─── SUPPLIED MATERIAL ───

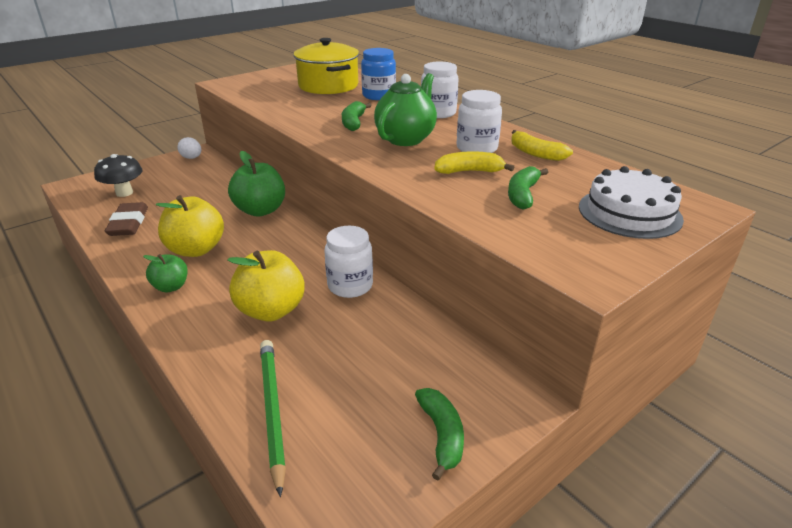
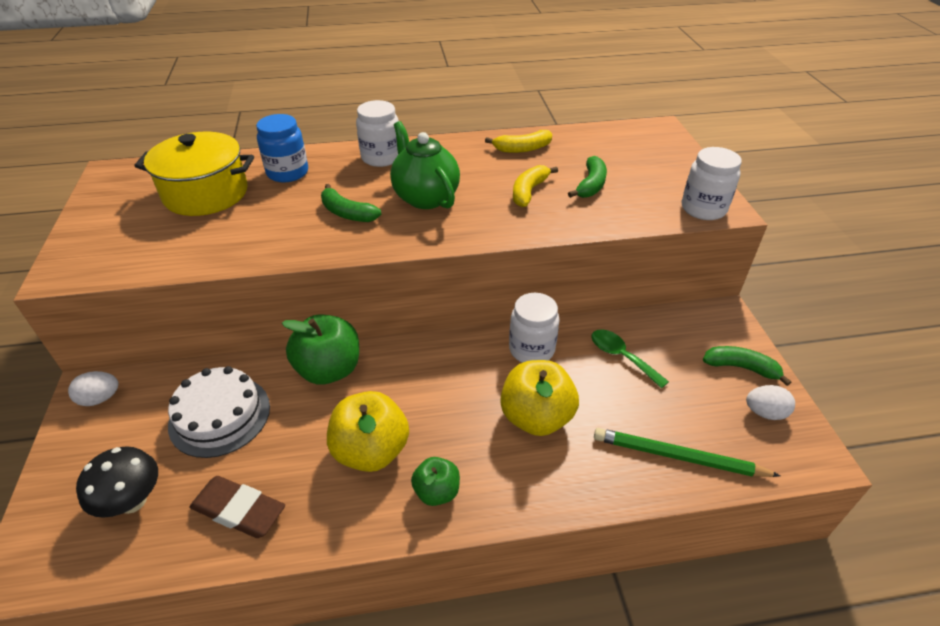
camera: 60 degrees left, 10 degrees up
(381, 471) = (765, 412): none -> white egg
(384, 339) = (621, 356): none -> green spoon
(476, 148) = (485, 170): white jar -> white jar (703, 209)
(522, 195) = (591, 185): green banana -> green banana turned 120 degrees counterclockwise
(629, 213) = (649, 156): white cake -> white cake (220, 415)

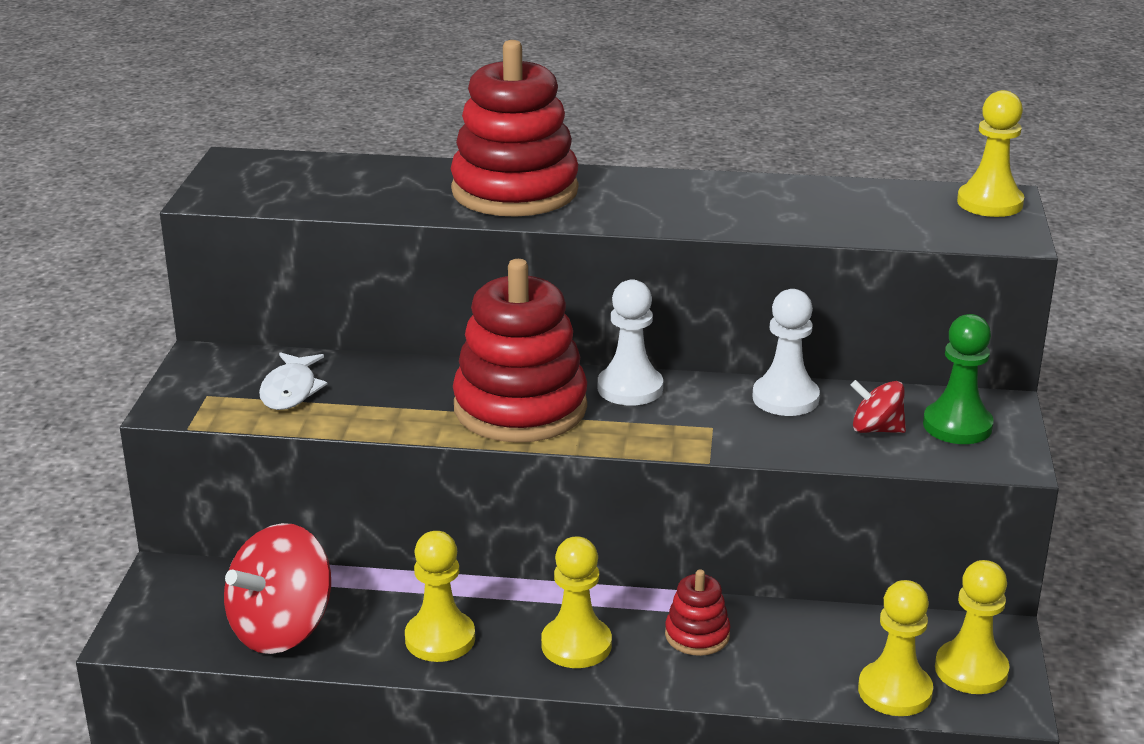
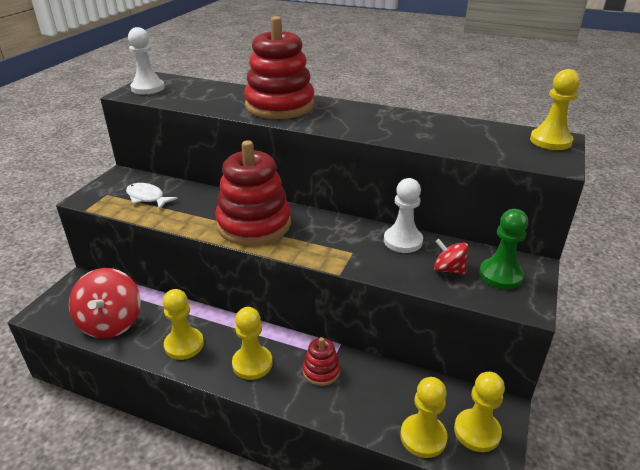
camera: 15 degrees right, 5 degrees up
(281, 629) = (111, 323): red spinning top -> red spinning top turned 60 degrees counterclockwise
(290, 390) = (147, 198): white fish -> white fish turned 105 degrees clockwise
(630, 388) = (318, 222): white pawn -> white pawn (148, 88)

───

# WHAT THIS TASK INVOLVES:
Restate the listing word for word. Pictures do not belong in the copy.

# ANSWER TO THE PROBLEM:
camera: 60 degrees left, 10 degrees up
(381, 471) = (765, 412): none -> white egg
(384, 339) = (621, 356): none -> green spoon
(476, 148) = (485, 170): white jar -> white jar (703, 209)
(522, 195) = (591, 185): green banana -> green banana turned 120 degrees counterclockwise
(629, 213) = (649, 156): white cake -> white cake (220, 415)

camera: 15 degrees right, 5 degrees up
(281, 629) = (111, 323): red spinning top -> red spinning top turned 60 degrees counterclockwise
(290, 390) = (147, 198): white fish -> white fish turned 105 degrees clockwise
(630, 388) = (318, 222): white pawn -> white pawn (148, 88)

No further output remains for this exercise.